* _Data_:
◇ ◇ ◇ ◇ ◇
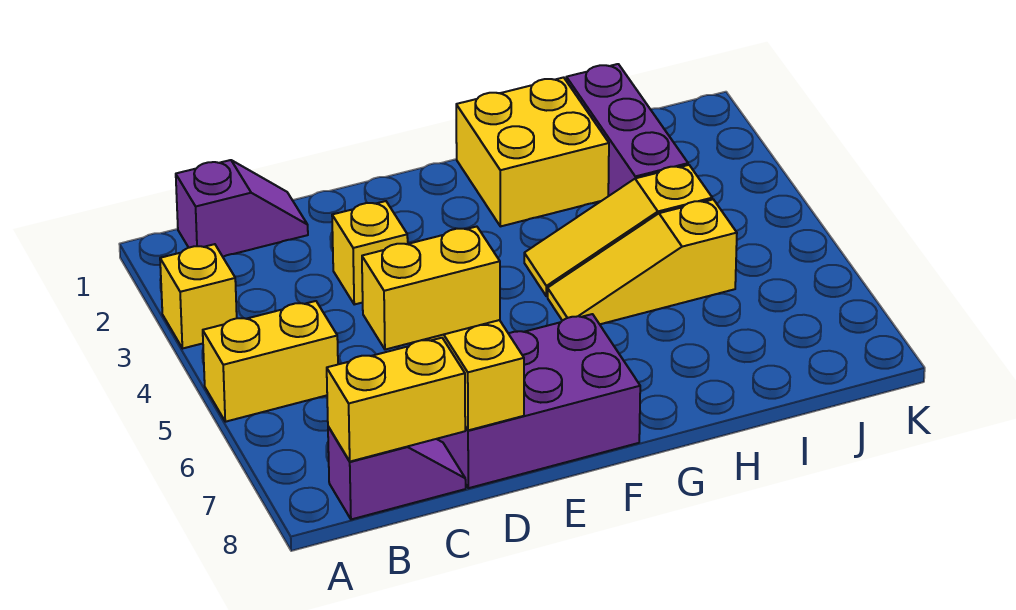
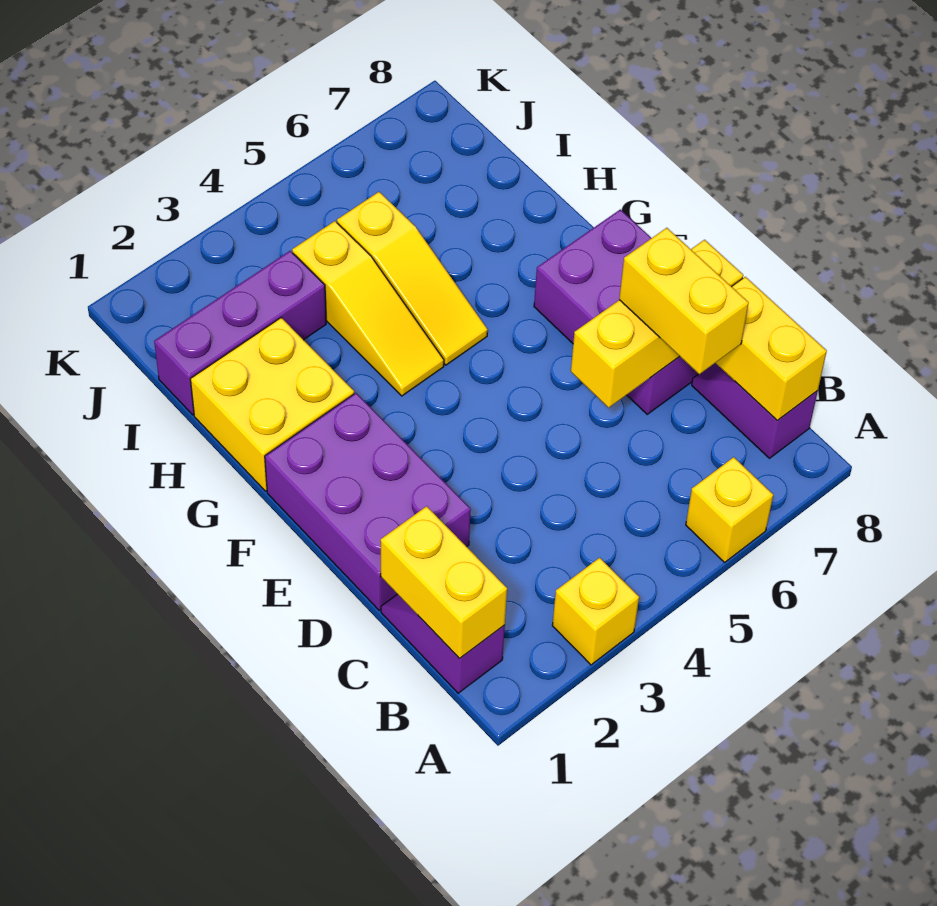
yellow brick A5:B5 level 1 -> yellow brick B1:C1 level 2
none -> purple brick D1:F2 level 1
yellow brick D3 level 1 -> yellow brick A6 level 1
◇ ◇ ◇ ◇ ◇
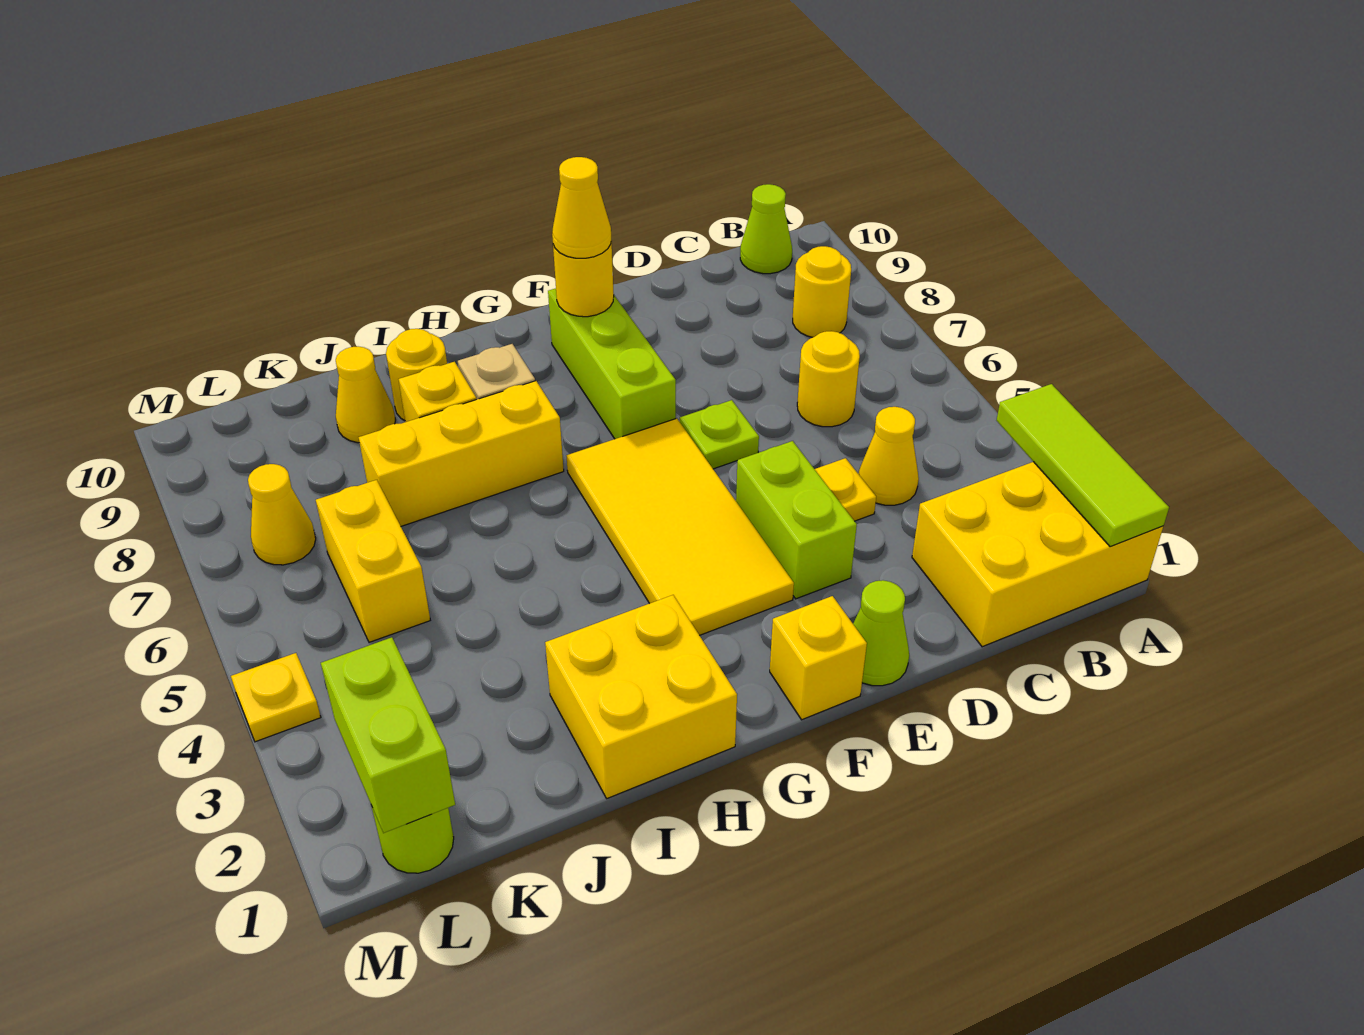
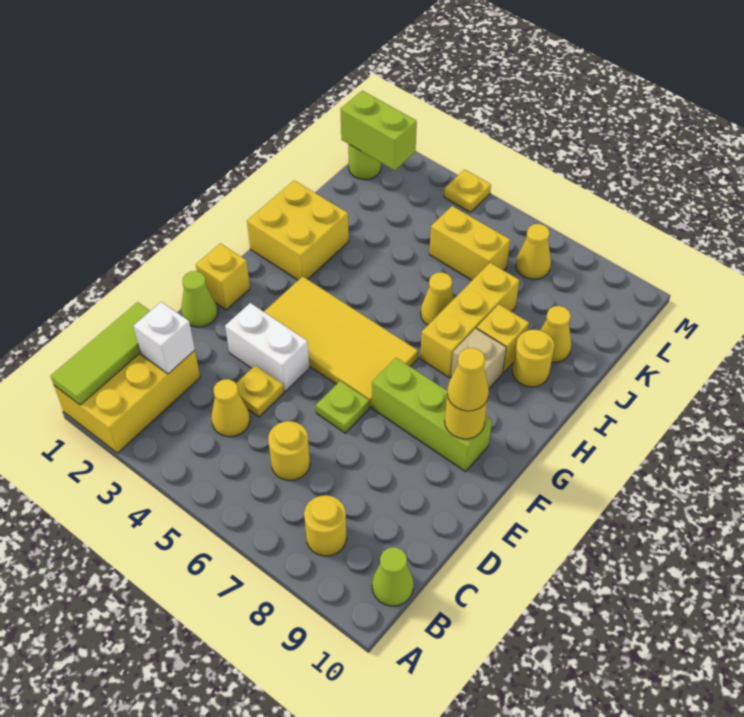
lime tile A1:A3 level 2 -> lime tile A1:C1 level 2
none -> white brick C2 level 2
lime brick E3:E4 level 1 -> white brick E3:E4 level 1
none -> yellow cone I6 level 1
◇ ◇ ◇ ◇ ◇
* _The problem_:
Pull every line containing "brick" out of the entries.

* _Solved problem_:
yellow brick A5:B5 level 1 -> yellow brick B1:C1 level 2
none -> purple brick D1:F2 level 1
yellow brick D3 level 1 -> yellow brick A6 level 1
none -> white brick C2 level 2
lime brick E3:E4 level 1 -> white brick E3:E4 level 1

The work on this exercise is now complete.